## WHAT TO WORK ON
Would you restate the entries below word for word, leaving out the images?

## EXTRACTED ENTRIES
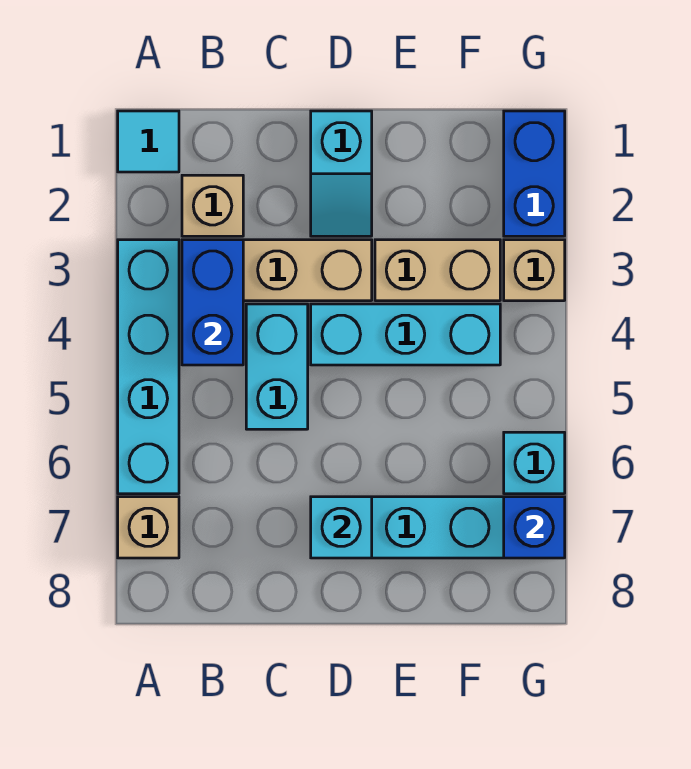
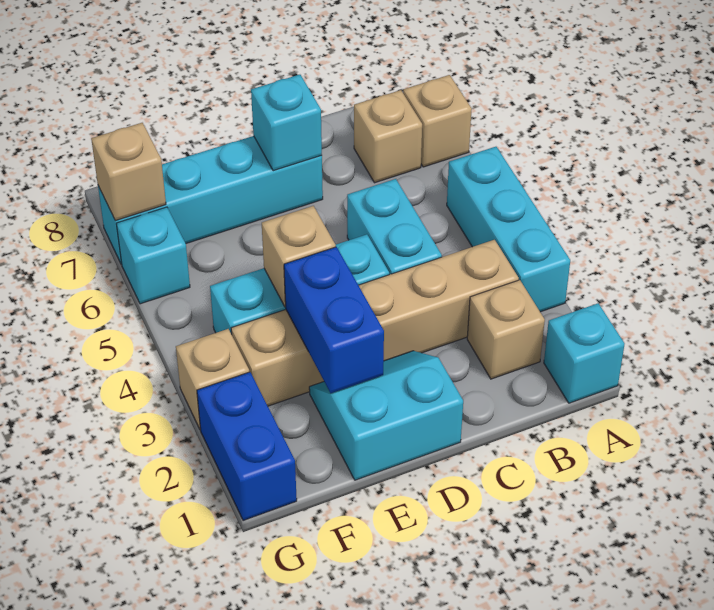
cyan tile A1 level 1 -> cyan brick A1 level 1
cyan brick A3:A6 level 1 -> cyan brick A3:A5 level 1
blue brick B3:B4 level 2 -> blue brick E2:E3 level 2
none -> tan brick B7 level 1
cyan slope D1:D2 level 1 top 1 -> cyan slope D1:E2 level 1 top 1
none -> tan brick E4 level 2
blue brick G7 level 2 -> tan brick G7 level 2

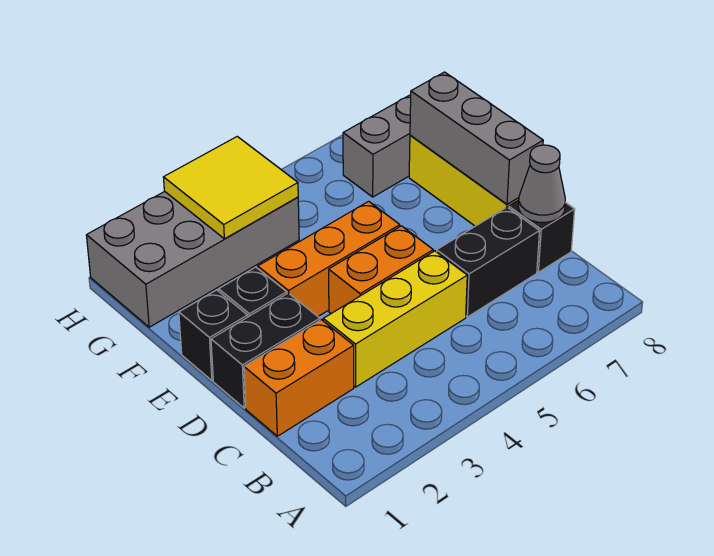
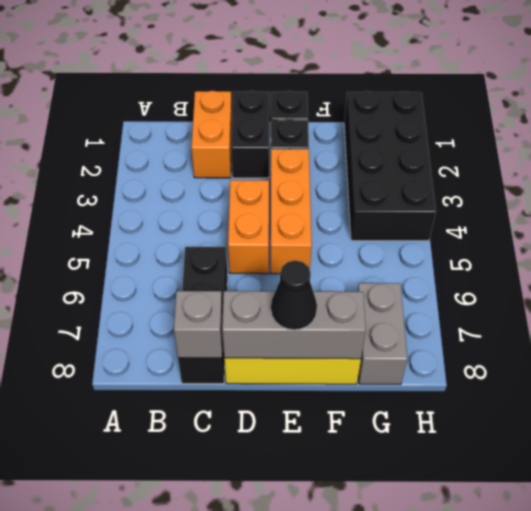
yellow brick C3:C5 level 1 -> none
grey cone C8 level 2 -> grey brick C8 level 2
none -> black cone E8 level 3
grey brick G1:H4 level 1 -> black brick G1:H4 level 1
yellow tile G3:H4 level 2 -> none

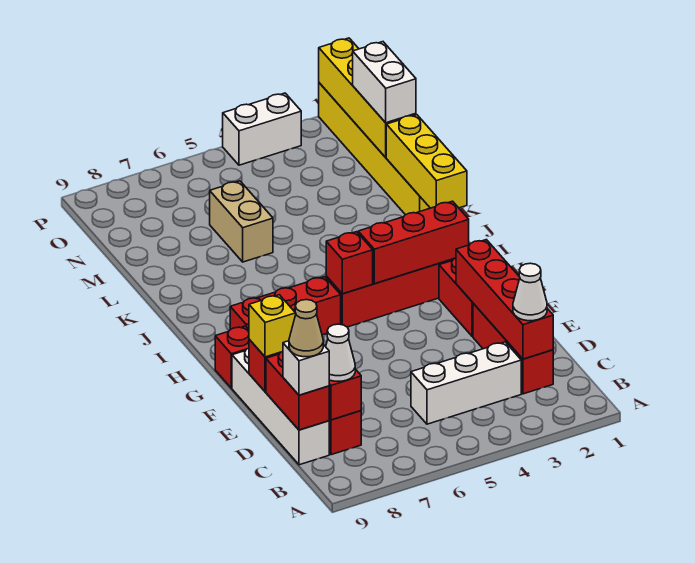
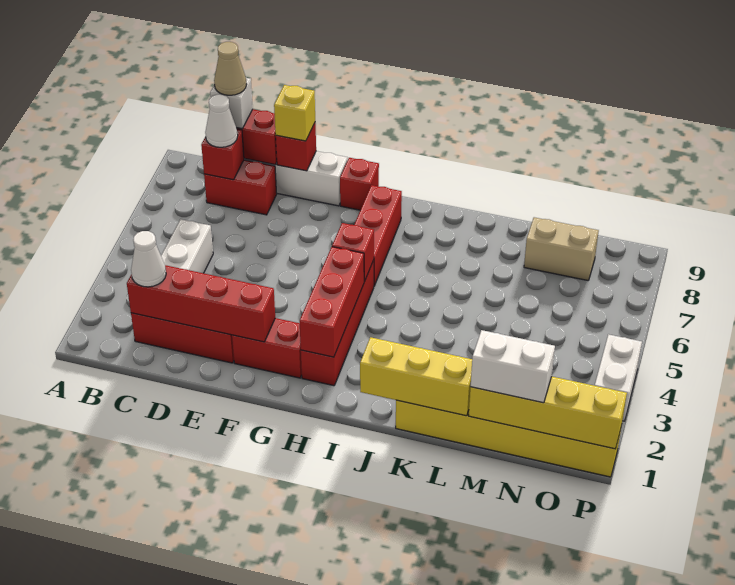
tan brick L6:M6 level 1 -> tan brick M8:N8 level 1

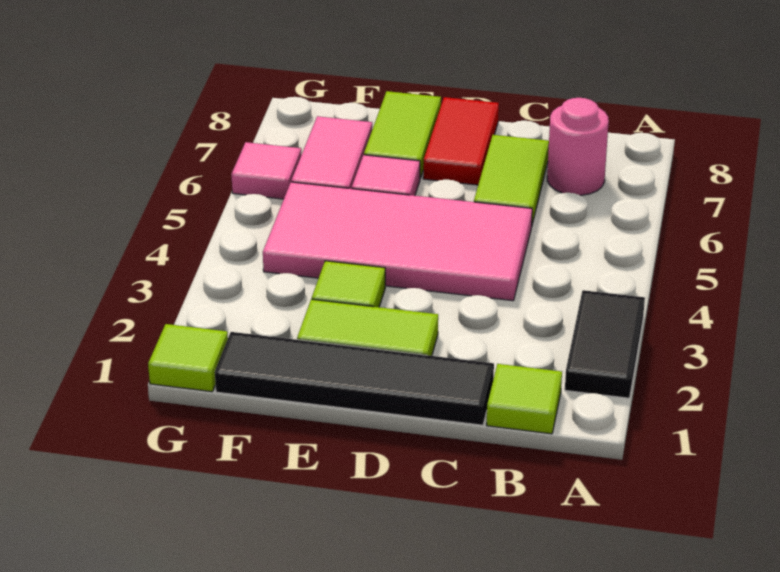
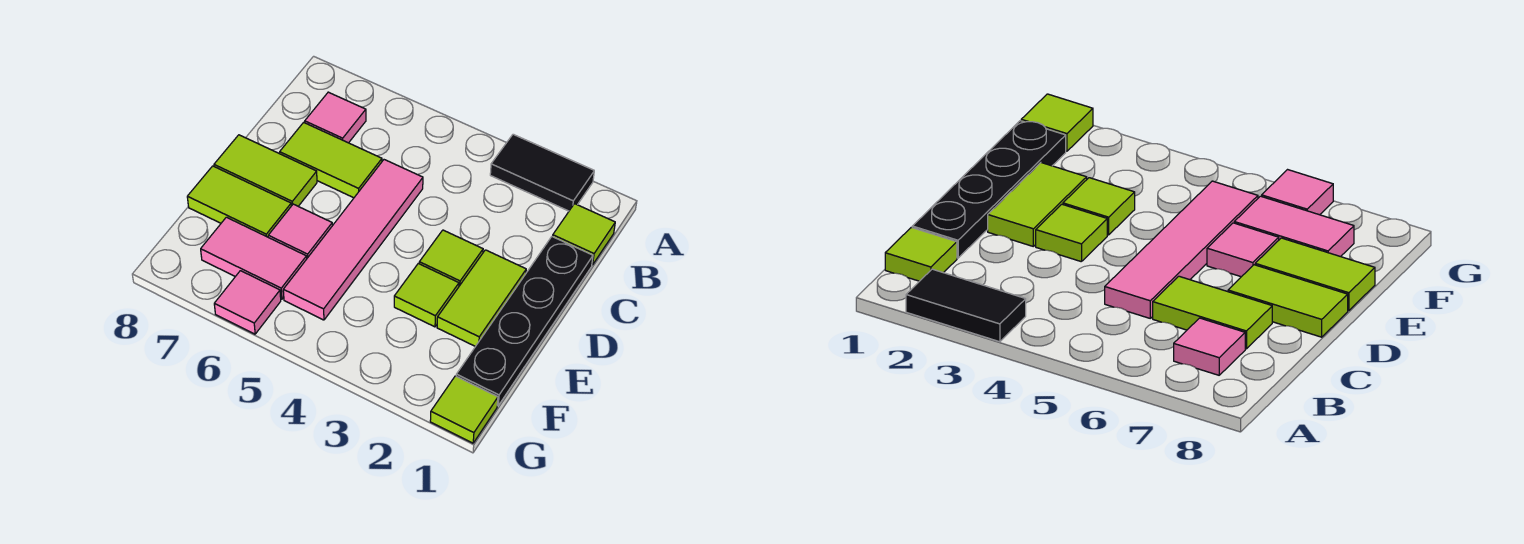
pink round brick B7 level 1 -> pink tile B7 level 1
black tile C1:F1 level 1 -> black plate C1:F1 level 1
pink tile C4:F5 level 1 -> pink tile C5:F5 level 1
none -> lime tile D3 level 1
red tile D7:D8 level 1 -> lime tile D7:D8 level 1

## RESPONSE BOX
cyan tile A1 level 1 -> cyan brick A1 level 1
cyan brick A3:A6 level 1 -> cyan brick A3:A5 level 1
blue brick B3:B4 level 2 -> blue brick E2:E3 level 2
none -> tan brick B7 level 1
cyan slope D1:D2 level 1 top 1 -> cyan slope D1:E2 level 1 top 1
none -> tan brick E4 level 2
blue brick G7 level 2 -> tan brick G7 level 2

yellow brick C3:C5 level 1 -> none
grey cone C8 level 2 -> grey brick C8 level 2
none -> black cone E8 level 3
grey brick G1:H4 level 1 -> black brick G1:H4 level 1
yellow tile G3:H4 level 2 -> none

tan brick L6:M6 level 1 -> tan brick M8:N8 level 1

pink round brick B7 level 1 -> pink tile B7 level 1
black tile C1:F1 level 1 -> black plate C1:F1 level 1
pink tile C4:F5 level 1 -> pink tile C5:F5 level 1
none -> lime tile D3 level 1
red tile D7:D8 level 1 -> lime tile D7:D8 level 1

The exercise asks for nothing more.